* [Work instructions]
Find the line in the entries below that contains "camera: 10 degrees left, 15 degrees down". Repeat it exactly, and every line after it through the line that contains "(338, 115) = (506, 124): pink".

* [Entries provided]
————————
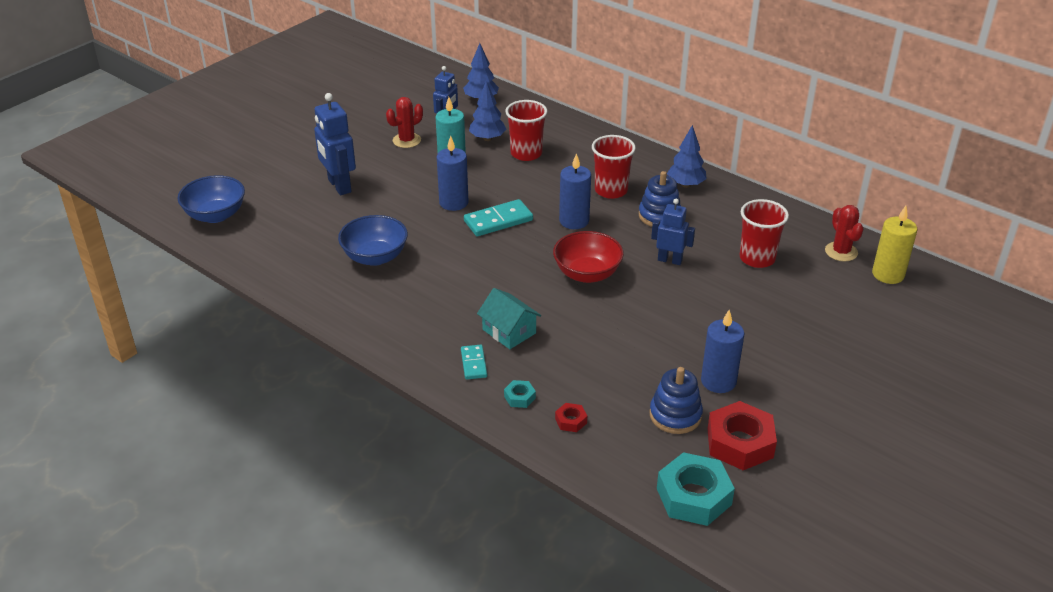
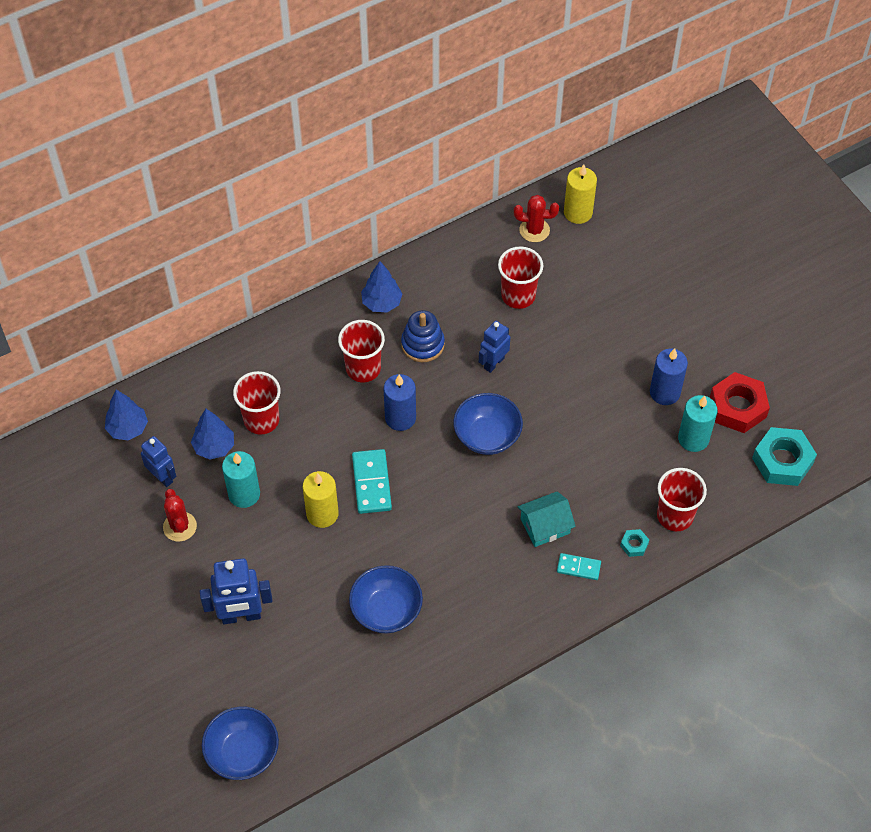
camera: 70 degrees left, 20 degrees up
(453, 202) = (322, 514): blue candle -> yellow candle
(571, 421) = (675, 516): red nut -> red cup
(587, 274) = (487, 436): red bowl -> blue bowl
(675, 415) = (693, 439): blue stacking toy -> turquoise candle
————————
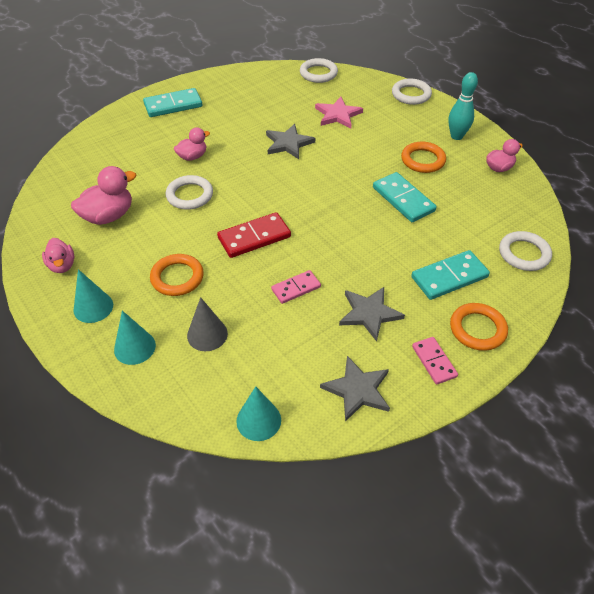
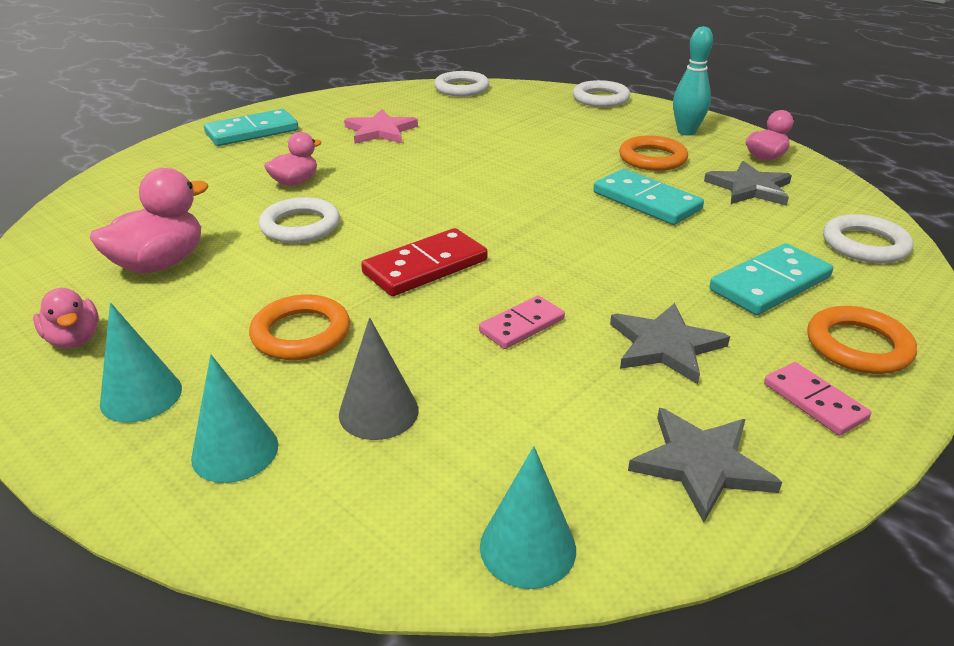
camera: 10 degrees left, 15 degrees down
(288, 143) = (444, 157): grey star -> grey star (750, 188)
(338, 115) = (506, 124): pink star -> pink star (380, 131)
————————
* [Solved exercise]
camera: 10 degrees left, 15 degrees down
(288, 143) = (444, 157): grey star -> grey star (750, 188)
(338, 115) = (506, 124): pink star -> pink star (380, 131)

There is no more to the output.